--- RECORDED INFORMATION ---
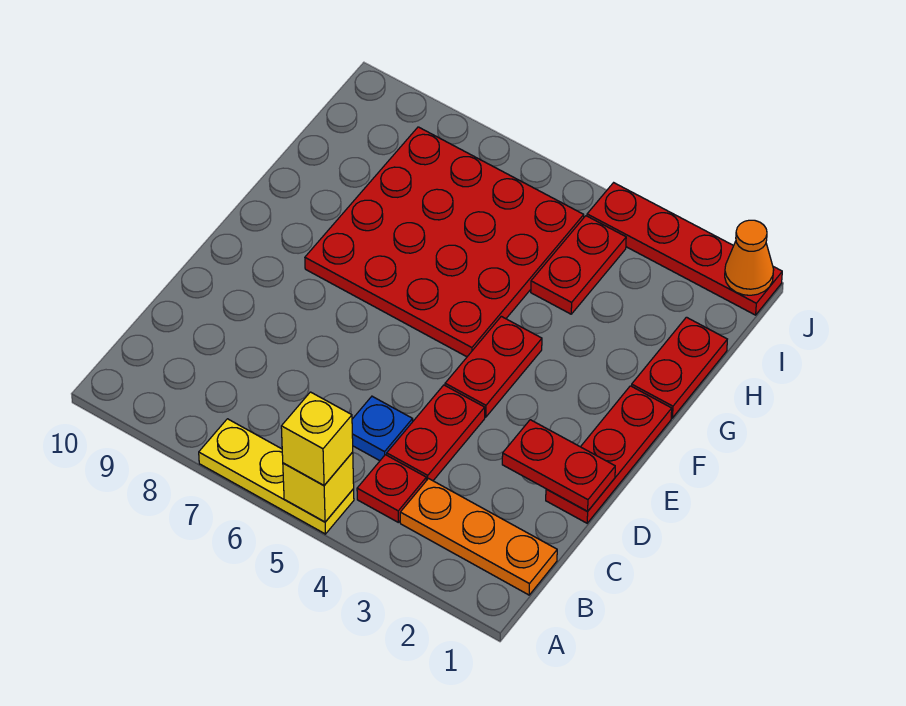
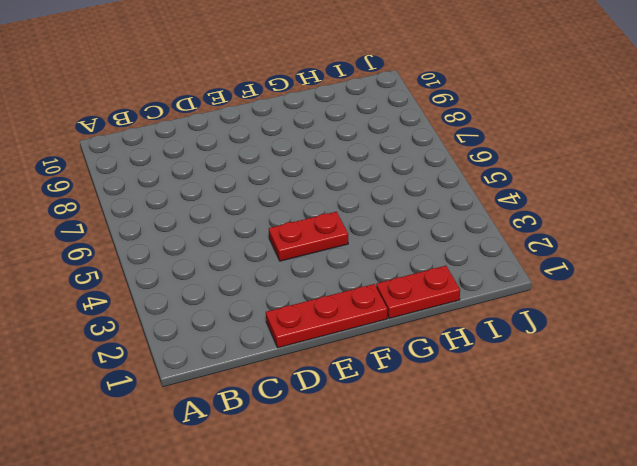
none -> yellow plate A5:A7 level 1
none -> orange plate B1:B3 level 1
none -> red plate B4 level 1

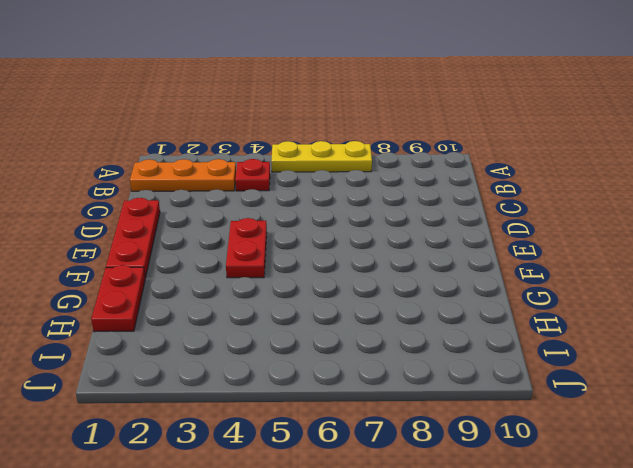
none -> red plate C4:D4 level 1
none -> blue plate C5 level 1
none -> red plate F5:I8 level 1

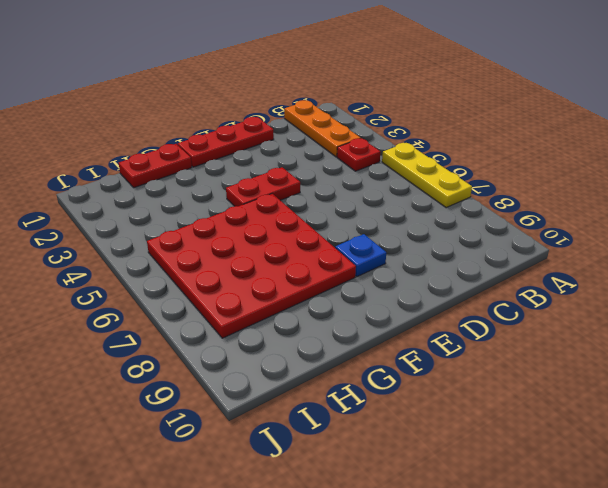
blue plate E8 level 1 -> blue plate C5 level 1
none -> red plate C4:D4 level 1
none -> red plate H4:I4 level 1
none -> red plate J1:J4 level 1

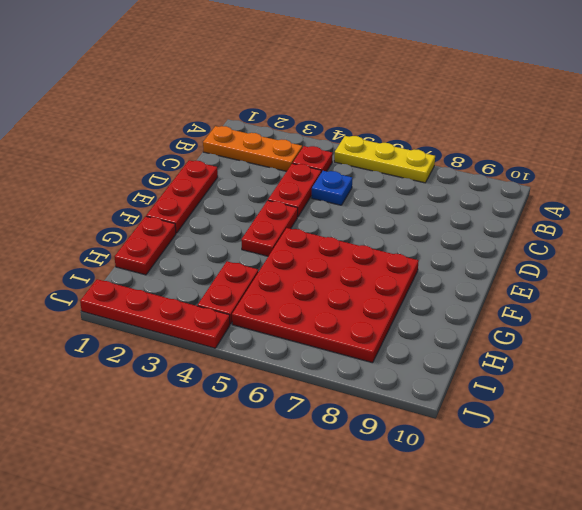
none -> yellow brick A5 level 2
none -> red plate D1:D2 level 2
none -> orange cone J1 level 2

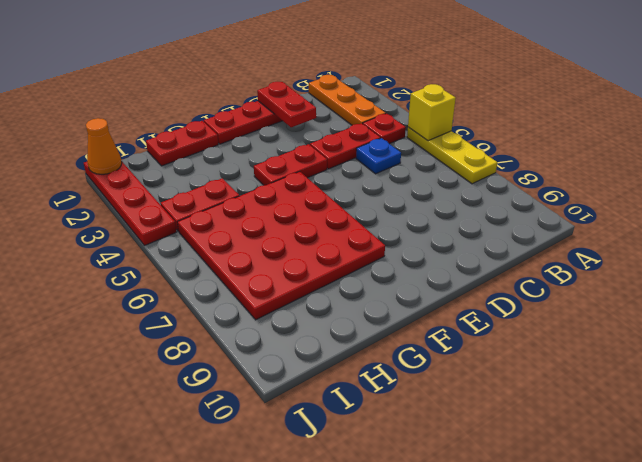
none -> yellow brick A5 level 3

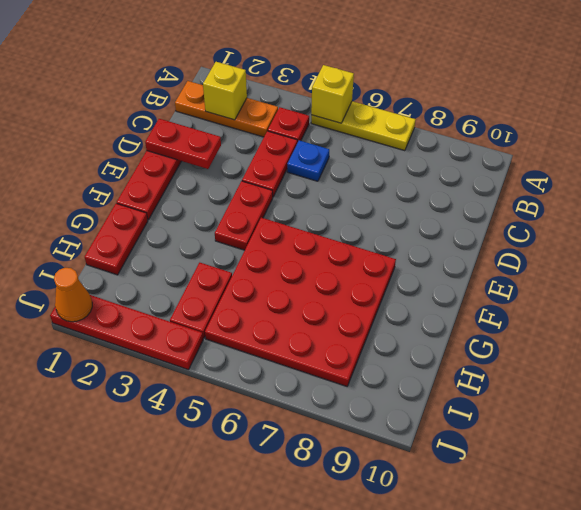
yellow brick B2 level 2 -> yellow brick A5 level 3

--- WHAT YOU SHOULD DO ---
The answer is the listing above restated word for word, pictures removed.

--- YOUR SOLUTION ---
none -> yellow plate A5:A7 level 1
none -> orange plate B1:B3 level 1
none -> red plate B4 level 1

none -> red plate C4:D4 level 1
none -> blue plate C5 level 1
none -> red plate F5:I8 level 1

blue plate E8 level 1 -> blue plate C5 level 1
none -> red plate C4:D4 level 1
none -> red plate H4:I4 level 1
none -> red plate J1:J4 level 1

none -> yellow brick A5 level 2
none -> red plate D1:D2 level 2
none -> orange cone J1 level 2

none -> yellow brick A5 level 3

yellow brick B2 level 2 -> yellow brick A5 level 3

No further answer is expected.